Start of Provided material

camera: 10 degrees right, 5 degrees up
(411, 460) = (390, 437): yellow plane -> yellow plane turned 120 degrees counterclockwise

End of Provided material
Start of Provided material

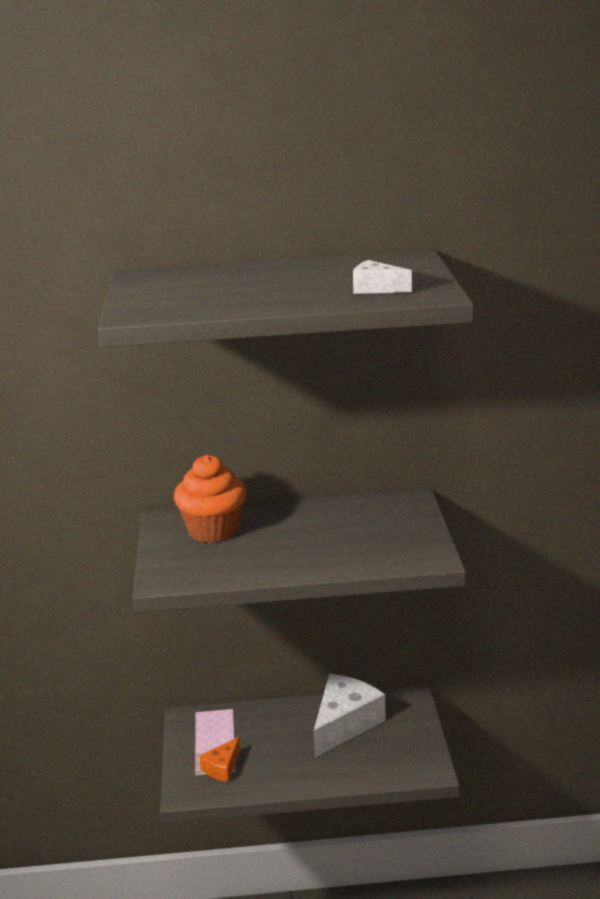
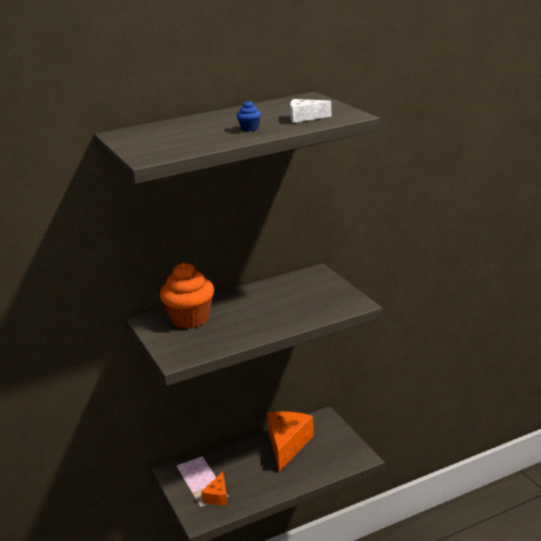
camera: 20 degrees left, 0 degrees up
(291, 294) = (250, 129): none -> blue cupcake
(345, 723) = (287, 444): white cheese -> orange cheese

End of Provided material

**About this task**:
Print only what lies in the material above starting at the line with "camera: 10 degrees right, 5 degrees up" and ending at the line with "(411, 460) = (390, 437): yellow", every line exactly as given.

**Output for this task**:
camera: 10 degrees right, 5 degrees up
(411, 460) = (390, 437): yellow plane -> yellow plane turned 120 degrees counterclockwise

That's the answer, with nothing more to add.